Object change descriptions:
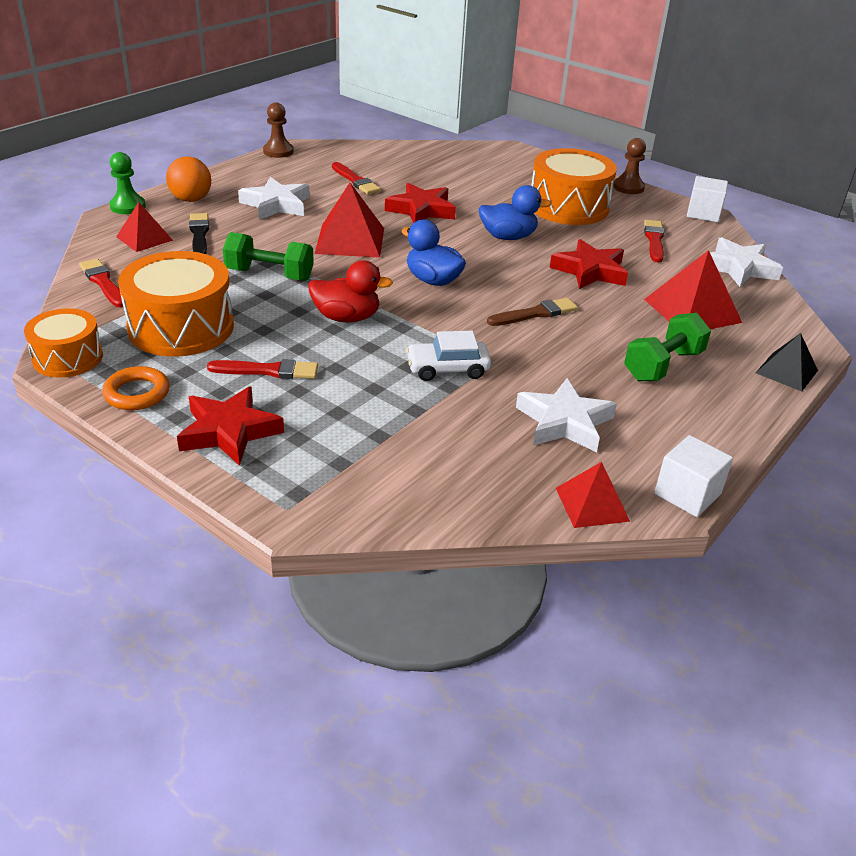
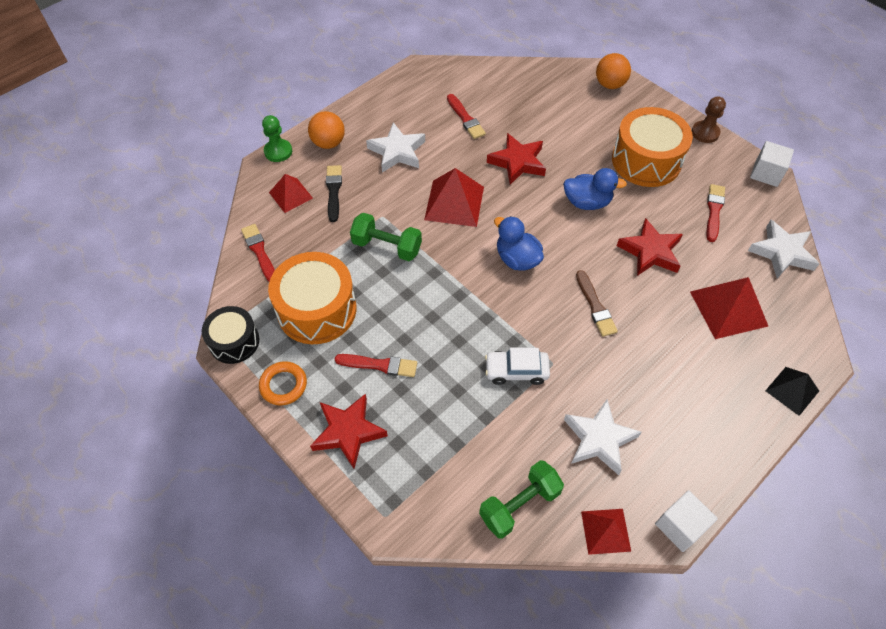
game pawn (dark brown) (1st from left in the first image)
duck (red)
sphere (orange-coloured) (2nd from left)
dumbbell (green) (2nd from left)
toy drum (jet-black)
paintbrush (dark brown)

* **Task brief**
Retype the data above exactly; pictures are not part of the copy.

* **Your solution**
game pawn (dark brown) (1st from left in the first image)
duck (red)
sphere (orange-coloured) (2nd from left)
dumbbell (green) (2nd from left)
toy drum (jet-black)
paintbrush (dark brown)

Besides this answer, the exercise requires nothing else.